[Entries pointing to words and elements]
------------------------------------------------------------
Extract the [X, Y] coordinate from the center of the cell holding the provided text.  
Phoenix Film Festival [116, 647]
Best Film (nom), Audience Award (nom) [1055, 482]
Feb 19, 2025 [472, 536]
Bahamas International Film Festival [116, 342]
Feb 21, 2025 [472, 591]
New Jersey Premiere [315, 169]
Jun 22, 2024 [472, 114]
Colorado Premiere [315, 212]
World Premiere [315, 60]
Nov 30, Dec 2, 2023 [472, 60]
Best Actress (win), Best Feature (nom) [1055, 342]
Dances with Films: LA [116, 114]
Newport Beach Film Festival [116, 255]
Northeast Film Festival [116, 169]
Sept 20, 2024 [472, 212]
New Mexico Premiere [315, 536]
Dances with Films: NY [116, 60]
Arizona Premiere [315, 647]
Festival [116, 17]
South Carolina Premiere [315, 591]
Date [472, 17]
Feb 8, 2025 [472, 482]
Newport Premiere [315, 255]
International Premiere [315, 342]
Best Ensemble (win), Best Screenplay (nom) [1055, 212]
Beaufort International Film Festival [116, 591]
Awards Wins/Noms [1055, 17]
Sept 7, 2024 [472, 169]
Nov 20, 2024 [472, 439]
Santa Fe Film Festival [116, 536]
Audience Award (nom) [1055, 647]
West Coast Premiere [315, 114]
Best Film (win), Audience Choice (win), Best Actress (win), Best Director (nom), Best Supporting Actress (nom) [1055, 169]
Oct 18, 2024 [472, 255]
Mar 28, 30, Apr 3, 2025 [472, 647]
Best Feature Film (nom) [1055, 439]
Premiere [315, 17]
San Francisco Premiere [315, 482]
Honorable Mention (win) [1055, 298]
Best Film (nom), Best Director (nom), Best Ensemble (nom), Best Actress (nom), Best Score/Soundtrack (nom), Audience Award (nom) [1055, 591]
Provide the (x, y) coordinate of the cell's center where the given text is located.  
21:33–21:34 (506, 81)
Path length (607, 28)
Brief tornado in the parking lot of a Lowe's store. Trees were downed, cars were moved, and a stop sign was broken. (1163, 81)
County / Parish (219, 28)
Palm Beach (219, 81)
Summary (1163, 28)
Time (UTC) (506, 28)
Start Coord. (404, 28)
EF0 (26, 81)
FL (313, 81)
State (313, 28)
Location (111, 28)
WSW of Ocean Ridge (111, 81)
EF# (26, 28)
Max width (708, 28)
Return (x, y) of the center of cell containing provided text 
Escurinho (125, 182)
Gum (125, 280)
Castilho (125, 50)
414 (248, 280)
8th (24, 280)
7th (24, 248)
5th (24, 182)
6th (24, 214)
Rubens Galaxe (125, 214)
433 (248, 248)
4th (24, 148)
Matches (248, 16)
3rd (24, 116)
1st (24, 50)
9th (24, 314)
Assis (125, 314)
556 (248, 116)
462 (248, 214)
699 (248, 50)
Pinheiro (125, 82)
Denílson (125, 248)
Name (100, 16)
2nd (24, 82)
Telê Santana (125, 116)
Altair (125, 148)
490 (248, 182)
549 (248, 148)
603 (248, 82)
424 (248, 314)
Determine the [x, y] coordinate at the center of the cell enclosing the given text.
------------------------------------------------------------
Stated exercise »
Copy every line of the listing above without changing anything.

Task output »
Extract the [X, Y] coordinate from the center of the cell holding the provided text.  
Phoenix Film Festival [116, 647]
Best Film (nom), Audience Award (nom) [1055, 482]
Feb 19, 2025 [472, 536]
Bahamas International Film Festival [116, 342]
Feb 21, 2025 [472, 591]
New Jersey Premiere [315, 169]
Jun 22, 2024 [472, 114]
Colorado Premiere [315, 212]
World Premiere [315, 60]
Nov 30, Dec 2, 2023 [472, 60]
Best Actress (win), Best Feature (nom) [1055, 342]
Dances with Films: LA [116, 114]
Newport Beach Film Festival [116, 255]
Northeast Film Festival [116, 169]
Sept 20, 2024 [472, 212]
New Mexico Premiere [315, 536]
Dances with Films: NY [116, 60]
Arizona Premiere [315, 647]
Festival [116, 17]
South Carolina Premiere [315, 591]
Date [472, 17]
Feb 8, 2025 [472, 482]
Newport Premiere [315, 255]
International Premiere [315, 342]
Best Ensemble (win), Best Screenplay (nom) [1055, 212]
Beaufort International Film Festival [116, 591]
Awards Wins/Noms [1055, 17]
Sept 7, 2024 [472, 169]
Nov 20, 2024 [472, 439]
Santa Fe Film Festival [116, 536]
Audience Award (nom) [1055, 647]
West Coast Premiere [315, 114]
Best Film (win), Audience Choice (win), Best Actress (win), Best Director (nom), Best Supporting Actress (nom) [1055, 169]
Oct 18, 2024 [472, 255]
Mar 28, 30, Apr 3, 2025 [472, 647]
Best Feature Film (nom) [1055, 439]
Premiere [315, 17]
San Francisco Premiere [315, 482]
Honorable Mention (win) [1055, 298]
Best Film (nom), Best Director (nom), Best Ensemble (nom), Best Actress (nom), Best Score/Soundtrack (nom), Audience Award (nom) [1055, 591]
Provide the (x, y) coordinate of the cell's center where the given text is located.  
21:33–21:34 (506, 81)
Path length (607, 28)
Brief tornado in the parking lot of a Lowe's store. Trees were downed, cars were moved, and a stop sign was broken. (1163, 81)
County / Parish (219, 28)
Palm Beach (219, 81)
Summary (1163, 28)
Time (UTC) (506, 28)
Start Coord. (404, 28)
EF0 (26, 81)
FL (313, 81)
State (313, 28)
Location (111, 28)
WSW of Ocean Ridge (111, 81)
EF# (26, 28)
Max width (708, 28)
Return (x, y) of the center of cell containing provided text 
Escurinho (125, 182)
Gum (125, 280)
Castilho (125, 50)
414 (248, 280)
8th (24, 280)
7th (24, 248)
5th (24, 182)
6th (24, 214)
Rubens Galaxe (125, 214)
433 (248, 248)
4th (24, 148)
Matches (248, 16)
3rd (24, 116)
1st (24, 50)
9th (24, 314)
Assis (125, 314)
556 (248, 116)
462 (248, 214)
699 (248, 50)
Pinheiro (125, 82)
Denílson (125, 248)
Name (100, 16)
2nd (24, 82)
Telê Santana (125, 116)
Altair (125, 148)
490 (248, 182)
549 (248, 148)
603 (248, 82)
424 (248, 314)
Determine the [x, y] coordinate at the center of the cell enclosing the given text.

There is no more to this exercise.